(Records supplied begins)

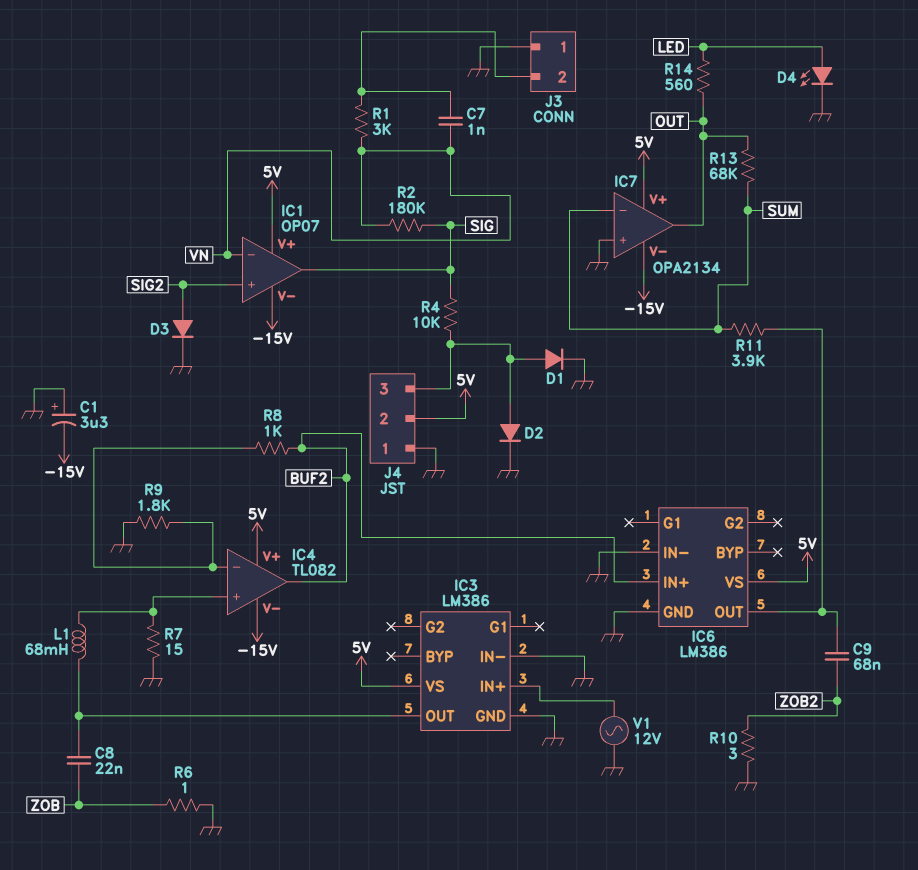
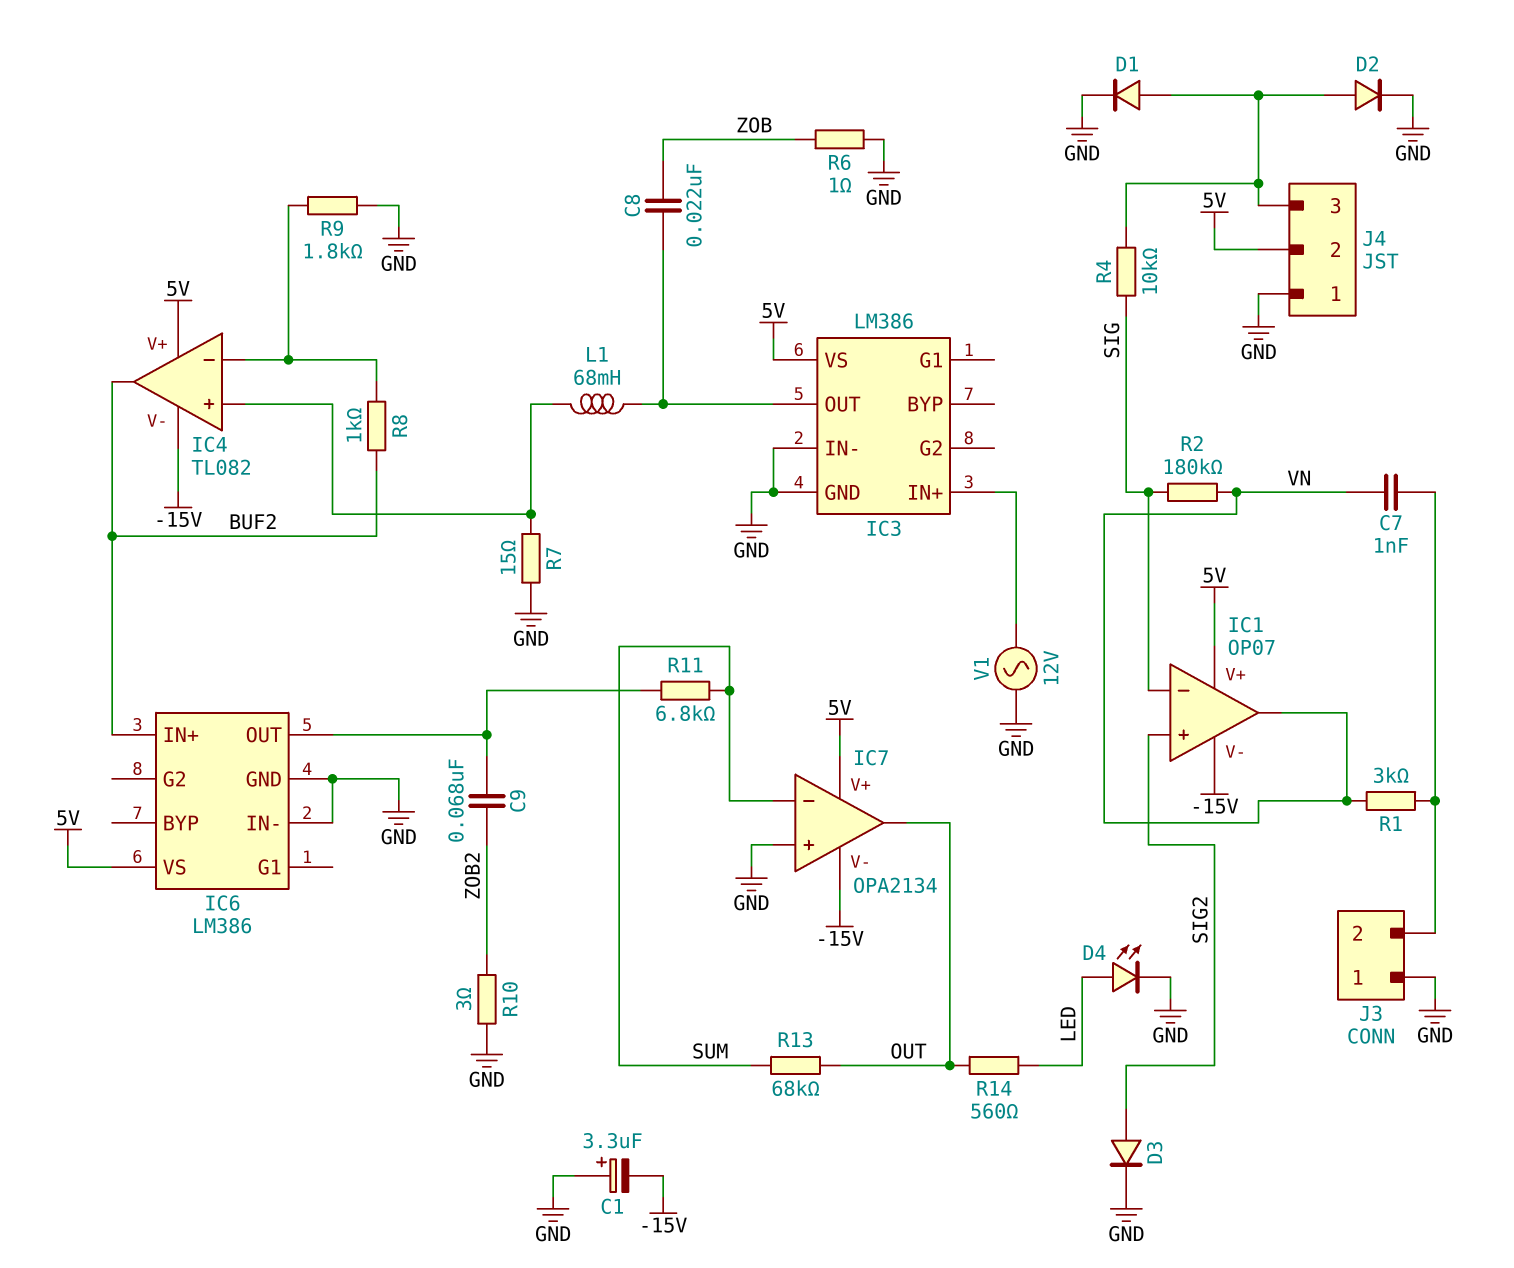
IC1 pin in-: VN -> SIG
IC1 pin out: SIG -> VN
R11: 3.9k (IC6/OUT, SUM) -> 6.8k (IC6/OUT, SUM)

(Records supplied ends)
(Records supplied begins)

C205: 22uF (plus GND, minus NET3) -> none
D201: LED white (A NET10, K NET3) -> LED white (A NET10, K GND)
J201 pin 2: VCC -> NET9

(Records supplied ends)

_Work task_
For this task, write out exactly the lines of the entries above, starting at the line with "D201: LED white" and ending at the line with "J201 pin 2: VCC -> NET9", both included, and no others.

_Task solution_
D201: LED white (A NET10, K NET3) -> LED white (A NET10, K GND)
J201 pin 2: VCC -> NET9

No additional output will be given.